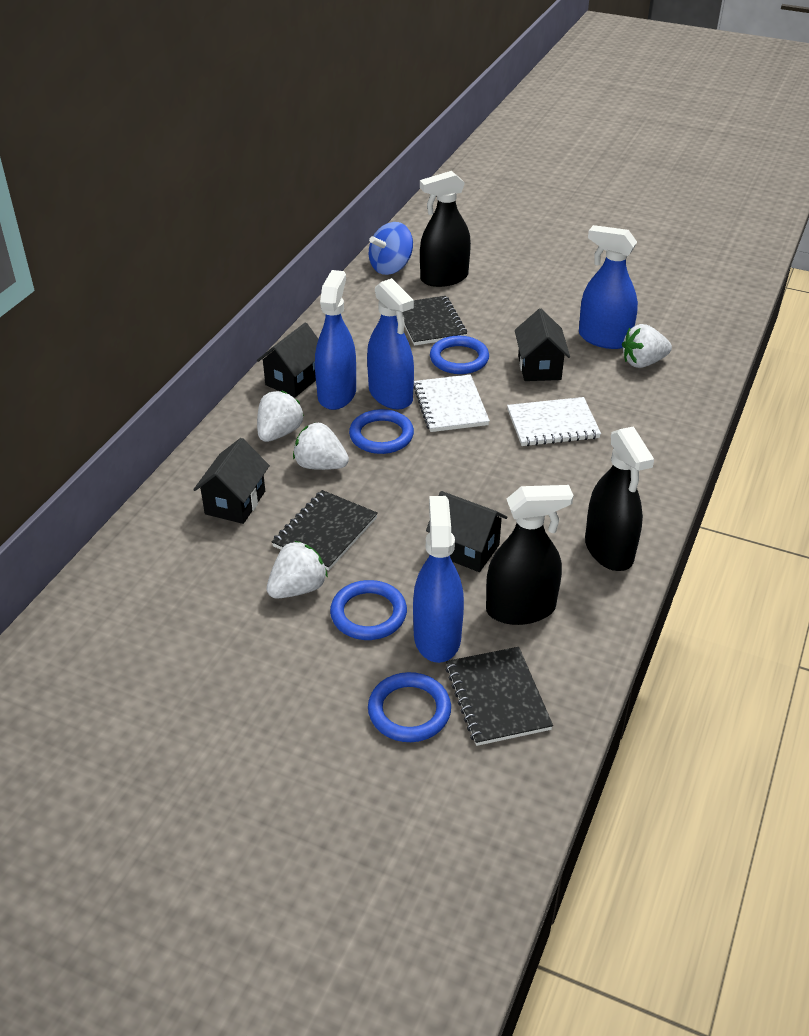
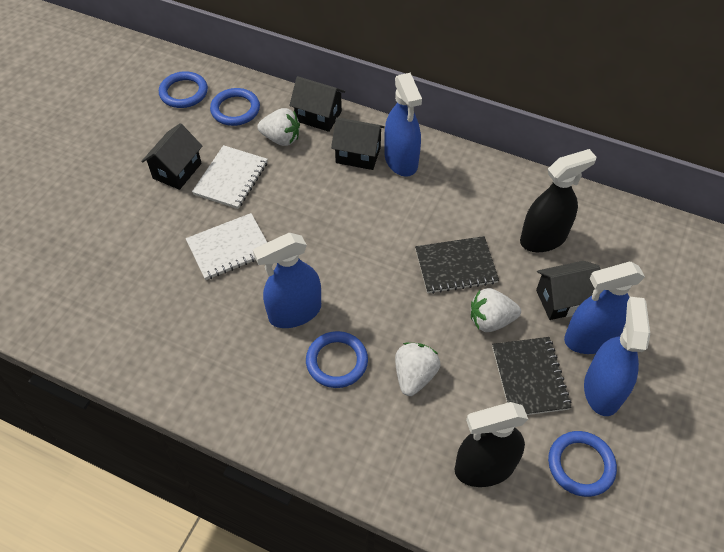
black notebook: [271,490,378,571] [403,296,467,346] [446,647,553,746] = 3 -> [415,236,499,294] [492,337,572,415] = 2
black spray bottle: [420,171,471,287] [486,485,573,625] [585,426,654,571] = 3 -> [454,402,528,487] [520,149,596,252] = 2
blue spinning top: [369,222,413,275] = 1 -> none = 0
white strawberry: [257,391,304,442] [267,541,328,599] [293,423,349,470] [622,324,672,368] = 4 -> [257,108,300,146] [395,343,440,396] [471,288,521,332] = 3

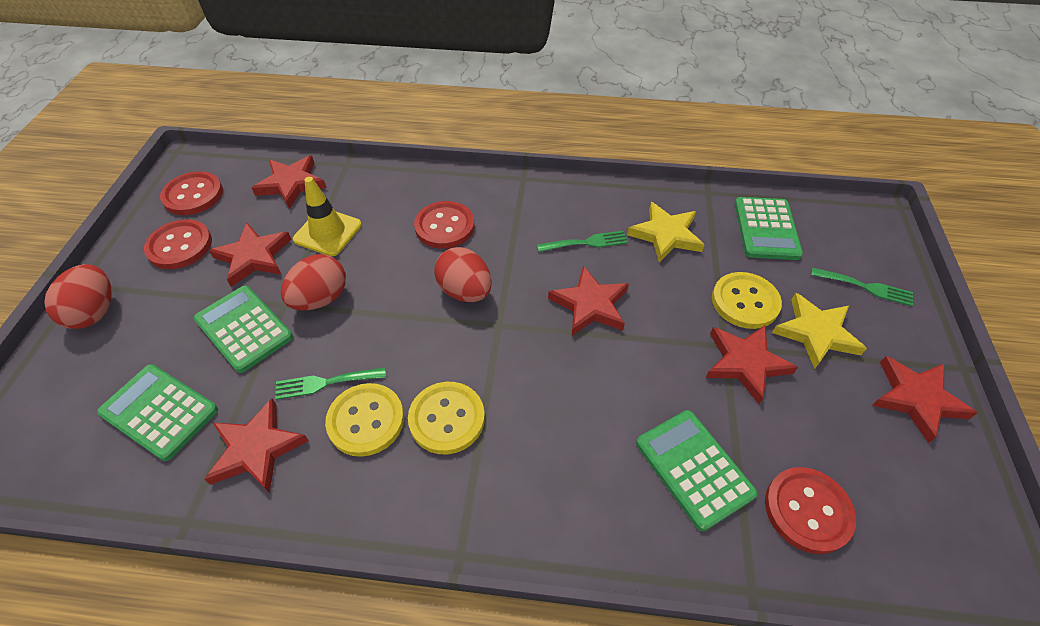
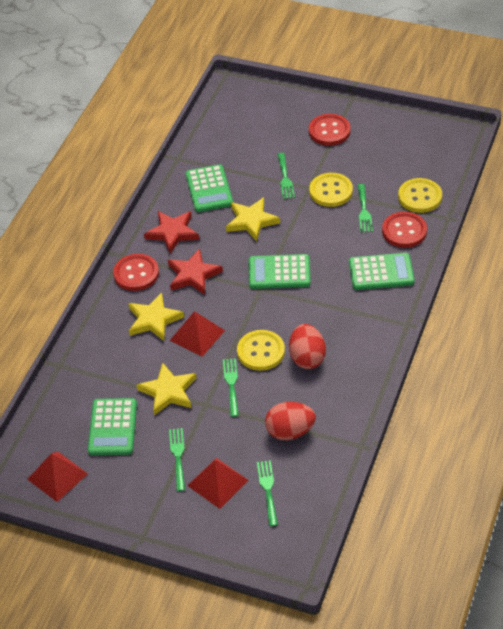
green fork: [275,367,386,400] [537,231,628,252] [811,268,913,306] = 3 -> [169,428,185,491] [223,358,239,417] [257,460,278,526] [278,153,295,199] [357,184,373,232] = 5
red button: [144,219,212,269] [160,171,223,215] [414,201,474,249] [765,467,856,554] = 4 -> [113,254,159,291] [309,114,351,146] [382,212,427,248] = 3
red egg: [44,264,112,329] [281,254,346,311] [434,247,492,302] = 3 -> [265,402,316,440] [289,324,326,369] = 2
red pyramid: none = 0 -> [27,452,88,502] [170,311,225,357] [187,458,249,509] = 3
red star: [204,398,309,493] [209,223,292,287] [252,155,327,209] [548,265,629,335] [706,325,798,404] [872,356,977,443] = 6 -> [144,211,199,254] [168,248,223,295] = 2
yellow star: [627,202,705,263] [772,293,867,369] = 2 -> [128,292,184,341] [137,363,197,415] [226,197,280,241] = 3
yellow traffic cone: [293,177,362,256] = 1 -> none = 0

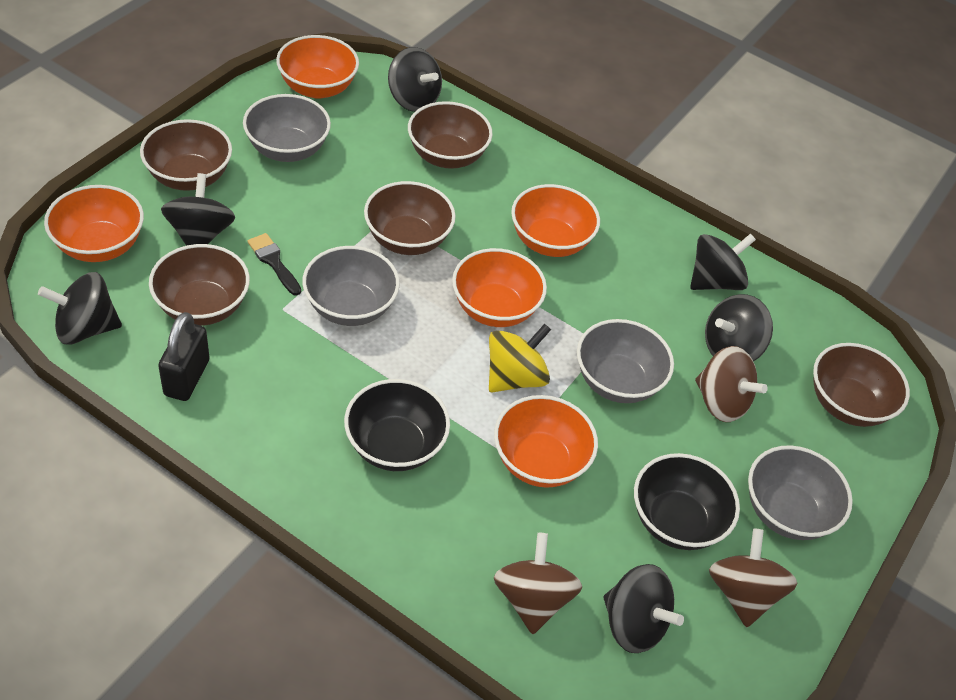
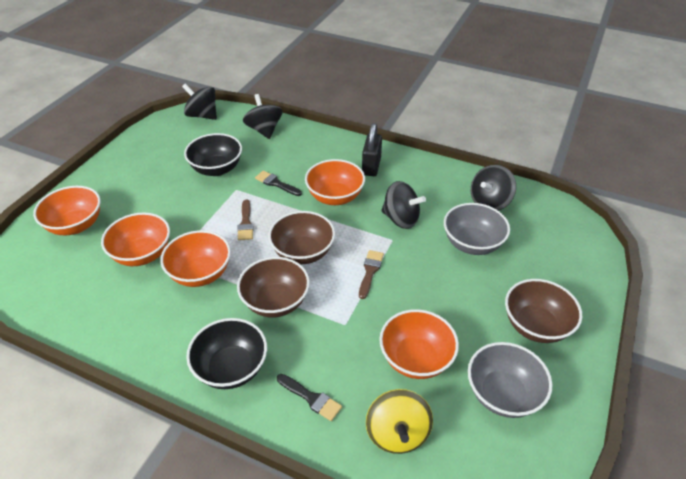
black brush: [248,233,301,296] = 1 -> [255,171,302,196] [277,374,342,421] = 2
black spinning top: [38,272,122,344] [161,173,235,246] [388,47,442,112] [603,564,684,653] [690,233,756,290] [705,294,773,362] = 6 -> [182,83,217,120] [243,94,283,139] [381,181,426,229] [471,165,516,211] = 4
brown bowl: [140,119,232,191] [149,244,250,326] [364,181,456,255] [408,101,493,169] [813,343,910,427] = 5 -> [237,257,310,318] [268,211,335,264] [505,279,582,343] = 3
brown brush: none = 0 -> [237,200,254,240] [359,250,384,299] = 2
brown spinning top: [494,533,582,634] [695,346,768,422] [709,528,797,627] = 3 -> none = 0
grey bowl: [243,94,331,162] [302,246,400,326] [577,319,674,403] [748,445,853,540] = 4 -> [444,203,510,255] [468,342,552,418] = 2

┄┄┄┄┄┄

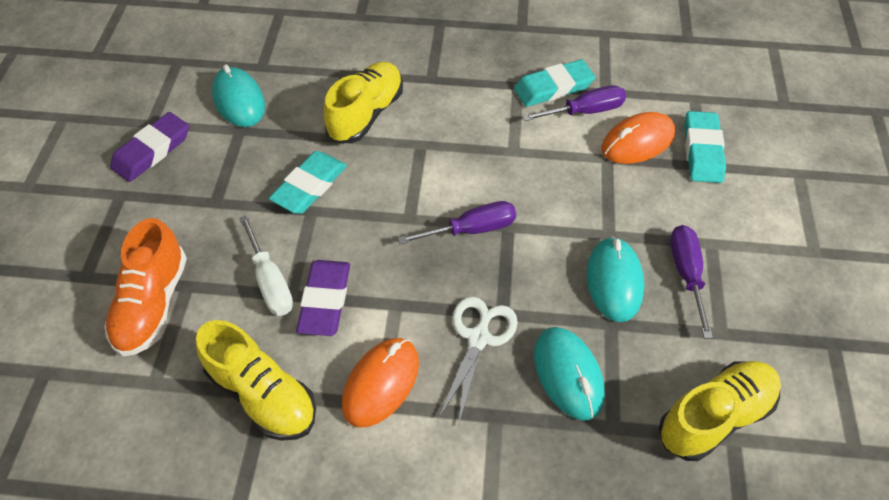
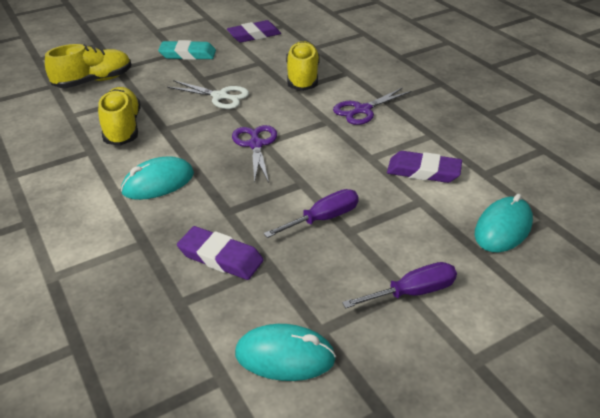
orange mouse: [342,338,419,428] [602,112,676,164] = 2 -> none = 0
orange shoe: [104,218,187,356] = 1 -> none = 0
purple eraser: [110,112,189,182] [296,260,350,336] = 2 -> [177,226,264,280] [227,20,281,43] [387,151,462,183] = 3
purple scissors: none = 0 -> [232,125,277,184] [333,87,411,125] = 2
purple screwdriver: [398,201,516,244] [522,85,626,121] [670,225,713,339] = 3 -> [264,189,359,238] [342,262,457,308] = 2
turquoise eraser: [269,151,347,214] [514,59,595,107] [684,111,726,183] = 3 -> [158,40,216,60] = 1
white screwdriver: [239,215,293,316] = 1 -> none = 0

┄┄┄┄┄┄

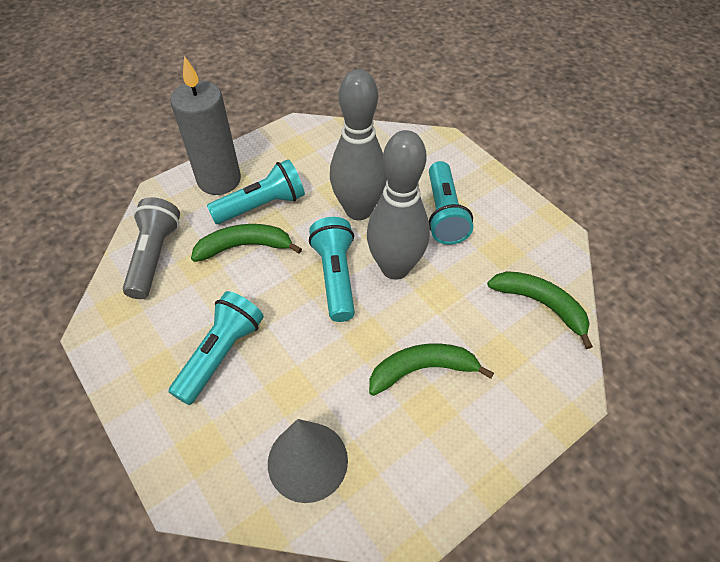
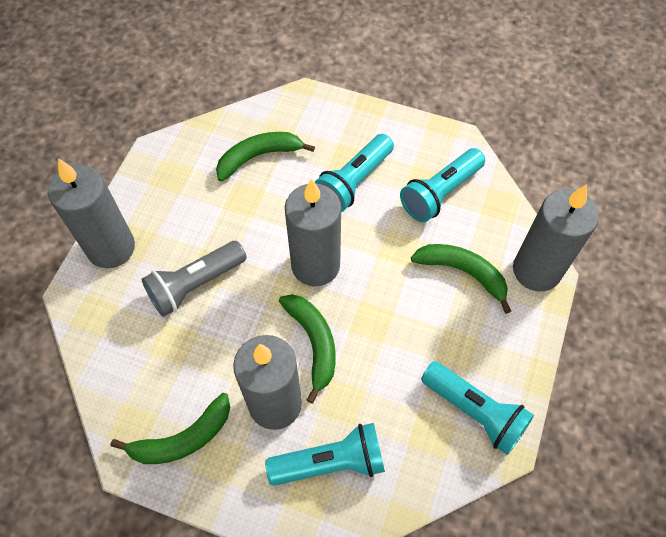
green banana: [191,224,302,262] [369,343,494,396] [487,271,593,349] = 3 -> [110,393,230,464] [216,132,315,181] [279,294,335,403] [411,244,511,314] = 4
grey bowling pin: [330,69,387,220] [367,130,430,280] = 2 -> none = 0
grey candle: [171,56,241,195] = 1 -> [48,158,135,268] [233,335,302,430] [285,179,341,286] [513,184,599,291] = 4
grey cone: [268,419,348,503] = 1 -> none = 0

┄┄┄┄┄┄

▶ **What this task involves**
Among the entries above, the lines between the ones containing "orange shoe: [104,218,187,356]" and "white screwdriver: [239,215,293,316]", inclusive, are to be transcribed exactly. No other line is to be given.

▶ **Response**
orange shoe: [104,218,187,356] = 1 -> none = 0
purple eraser: [110,112,189,182] [296,260,350,336] = 2 -> [177,226,264,280] [227,20,281,43] [387,151,462,183] = 3
purple scissors: none = 0 -> [232,125,277,184] [333,87,411,125] = 2
purple screwdriver: [398,201,516,244] [522,85,626,121] [670,225,713,339] = 3 -> [264,189,359,238] [342,262,457,308] = 2
turquoise eraser: [269,151,347,214] [514,59,595,107] [684,111,726,183] = 3 -> [158,40,216,60] = 1
white screwdriver: [239,215,293,316] = 1 -> none = 0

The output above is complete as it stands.